Your instructions:
Of all the entries below, retype only the lines from the one with "Someone put down the toy tree" through the one with "Someone repainted the game", exactly as they appear.

Items from a data source
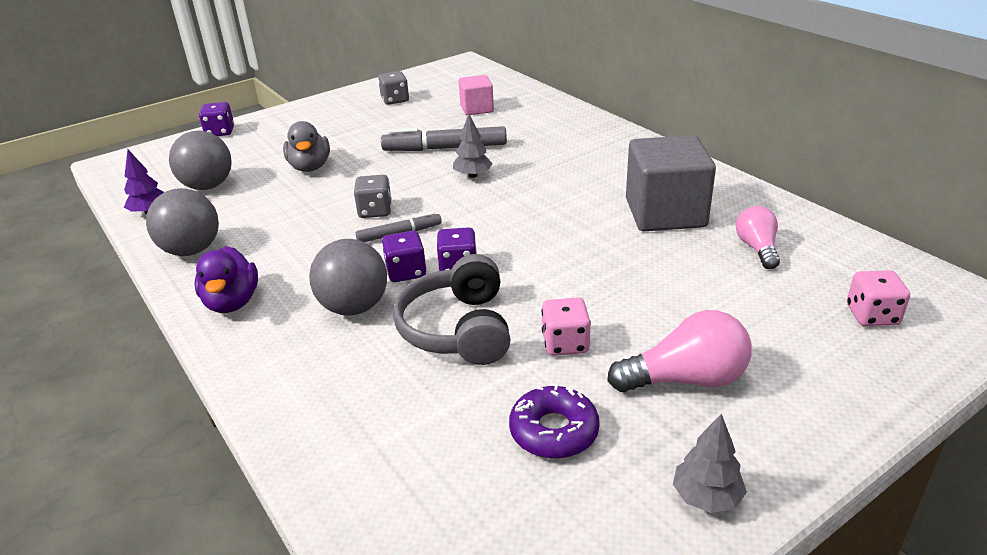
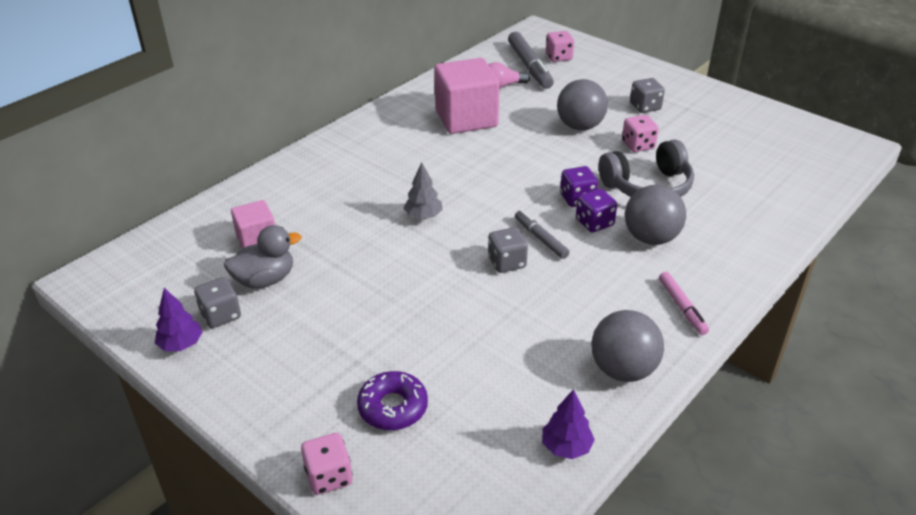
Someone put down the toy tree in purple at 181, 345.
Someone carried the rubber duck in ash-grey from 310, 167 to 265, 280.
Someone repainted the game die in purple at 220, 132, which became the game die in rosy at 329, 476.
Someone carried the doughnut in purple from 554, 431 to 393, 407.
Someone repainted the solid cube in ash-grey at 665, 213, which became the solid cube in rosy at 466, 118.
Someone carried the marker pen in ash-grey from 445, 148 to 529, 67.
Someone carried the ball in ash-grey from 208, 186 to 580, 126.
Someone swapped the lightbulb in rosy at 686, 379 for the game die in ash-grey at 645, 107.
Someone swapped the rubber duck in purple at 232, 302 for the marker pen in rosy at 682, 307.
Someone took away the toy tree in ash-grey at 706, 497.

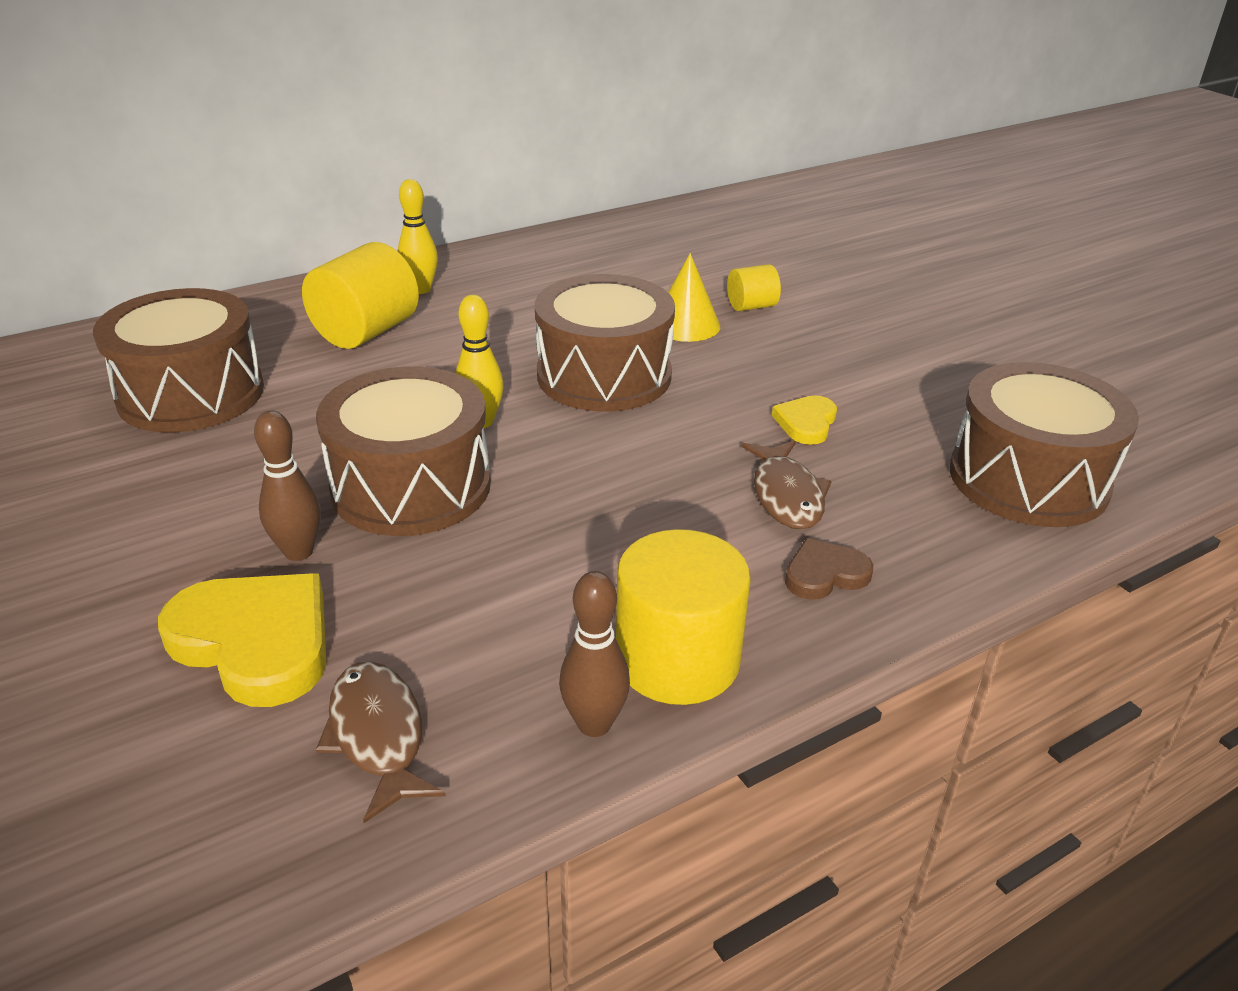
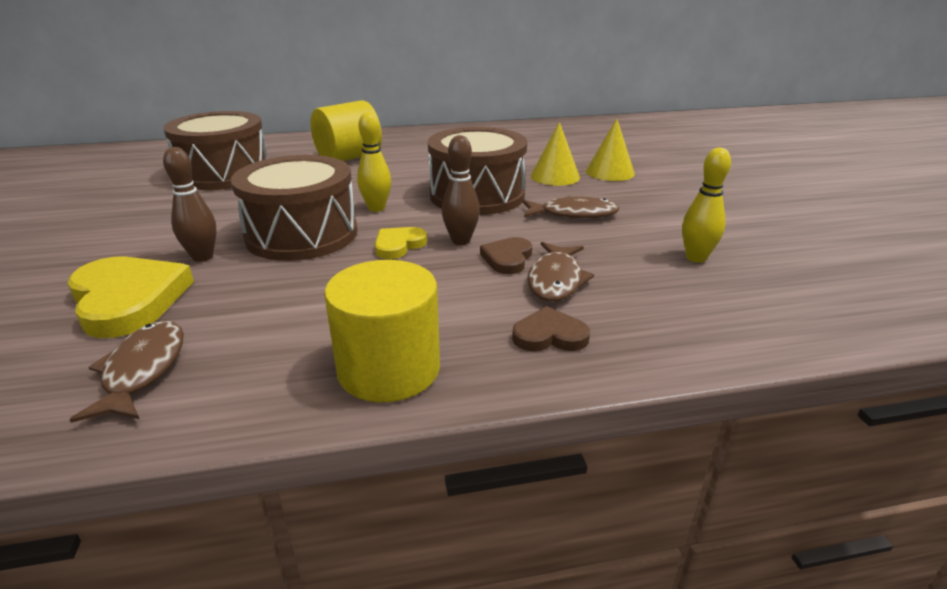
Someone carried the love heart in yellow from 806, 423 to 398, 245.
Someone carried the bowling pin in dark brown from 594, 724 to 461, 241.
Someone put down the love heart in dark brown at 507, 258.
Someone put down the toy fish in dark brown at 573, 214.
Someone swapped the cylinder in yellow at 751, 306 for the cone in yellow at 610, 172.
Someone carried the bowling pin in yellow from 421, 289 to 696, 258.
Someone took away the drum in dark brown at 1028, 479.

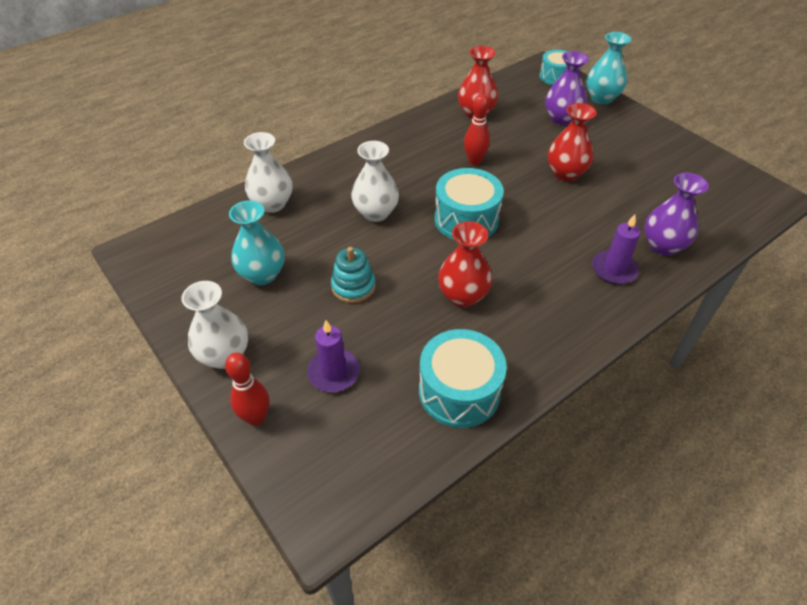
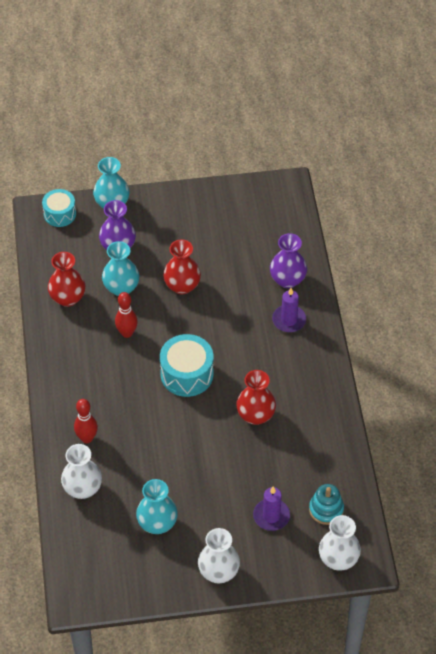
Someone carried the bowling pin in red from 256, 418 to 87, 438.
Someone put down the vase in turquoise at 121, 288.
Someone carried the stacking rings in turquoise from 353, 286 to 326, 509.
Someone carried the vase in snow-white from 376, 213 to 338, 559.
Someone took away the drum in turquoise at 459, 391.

--

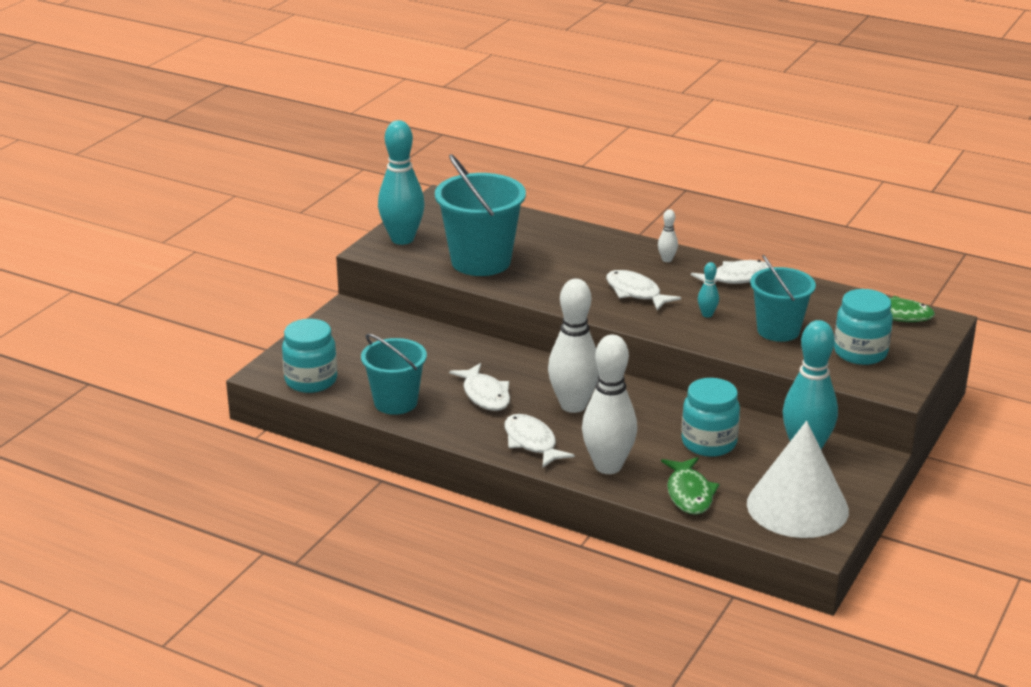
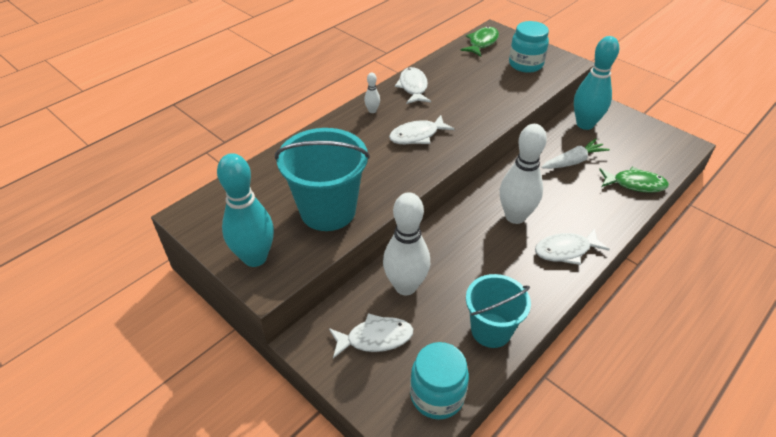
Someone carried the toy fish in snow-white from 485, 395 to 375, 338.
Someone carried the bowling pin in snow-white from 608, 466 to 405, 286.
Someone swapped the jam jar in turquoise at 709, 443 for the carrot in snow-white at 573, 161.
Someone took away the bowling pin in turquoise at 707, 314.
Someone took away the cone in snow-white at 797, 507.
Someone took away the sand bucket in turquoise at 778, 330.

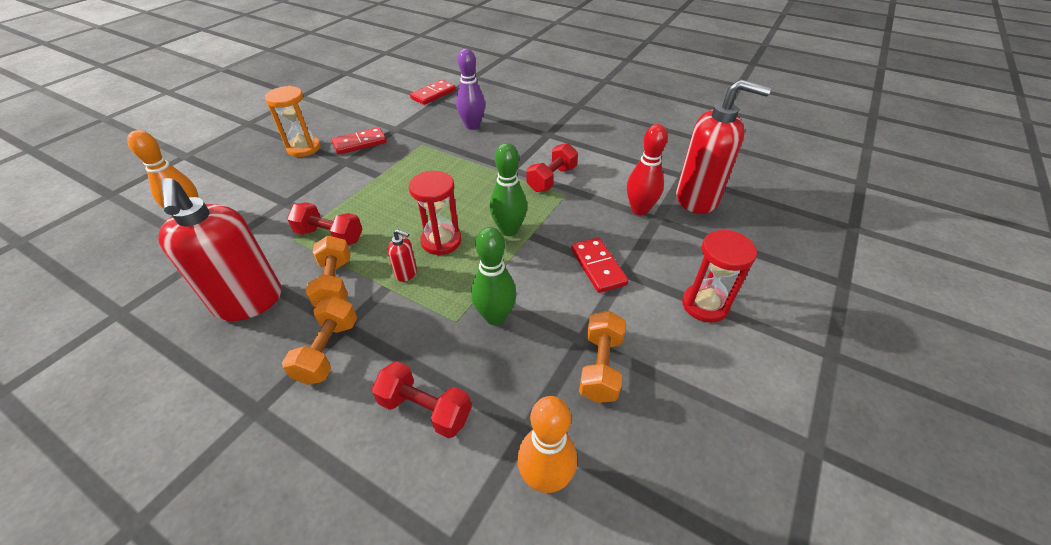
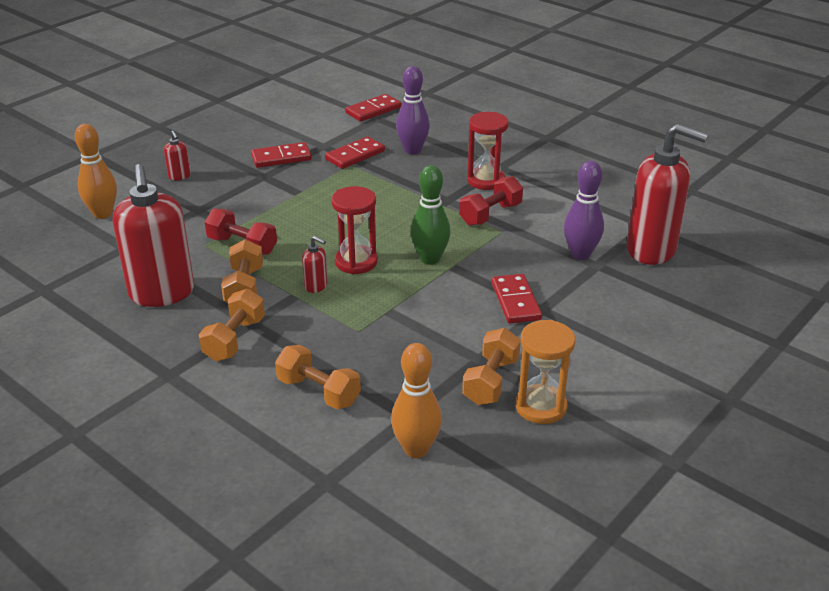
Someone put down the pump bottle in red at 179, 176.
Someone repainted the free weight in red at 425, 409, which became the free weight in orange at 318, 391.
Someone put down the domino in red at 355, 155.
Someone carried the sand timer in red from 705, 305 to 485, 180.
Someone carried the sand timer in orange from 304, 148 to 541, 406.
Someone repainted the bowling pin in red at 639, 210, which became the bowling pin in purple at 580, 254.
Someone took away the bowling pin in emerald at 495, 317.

---

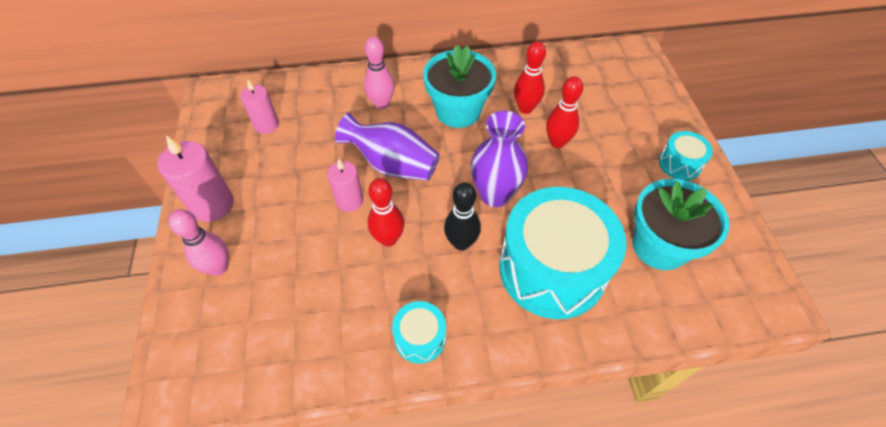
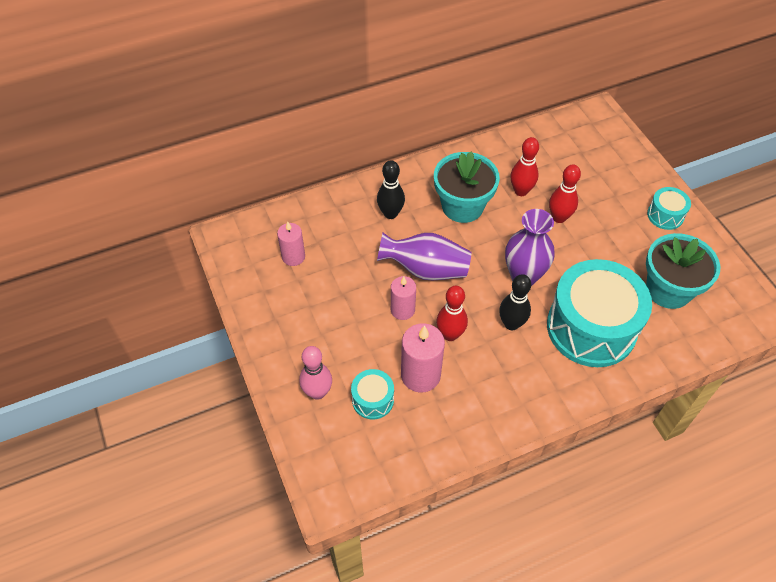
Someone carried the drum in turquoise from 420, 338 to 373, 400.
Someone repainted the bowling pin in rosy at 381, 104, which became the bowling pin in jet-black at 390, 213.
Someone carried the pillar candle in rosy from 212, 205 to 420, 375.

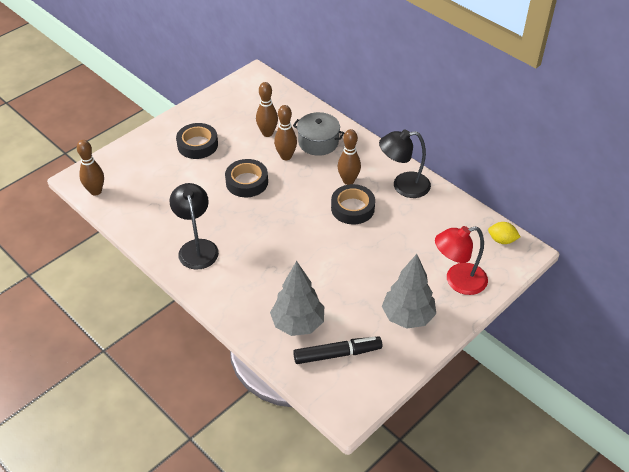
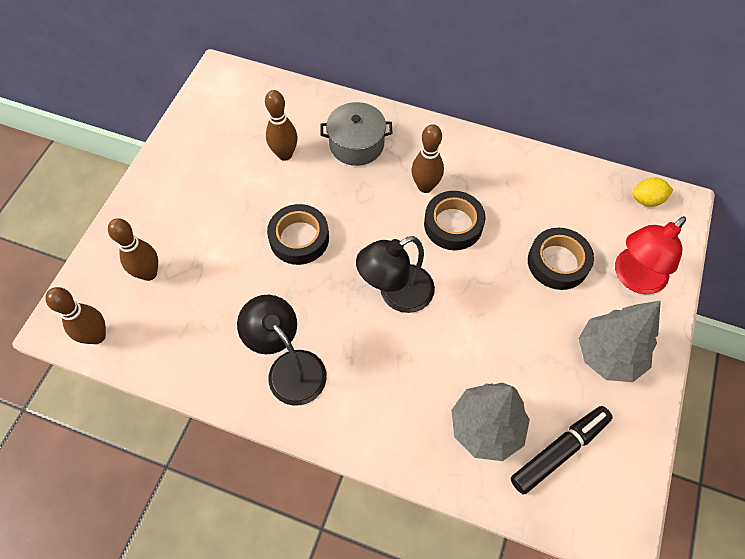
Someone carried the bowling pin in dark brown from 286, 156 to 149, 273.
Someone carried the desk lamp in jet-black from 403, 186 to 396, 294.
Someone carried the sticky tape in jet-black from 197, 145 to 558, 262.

Output for this exercise:
Someone put down the toy tree in purple at 181, 345.
Someone carried the rubber duck in ash-grey from 310, 167 to 265, 280.
Someone repainted the game die in purple at 220, 132, which became the game die in rosy at 329, 476.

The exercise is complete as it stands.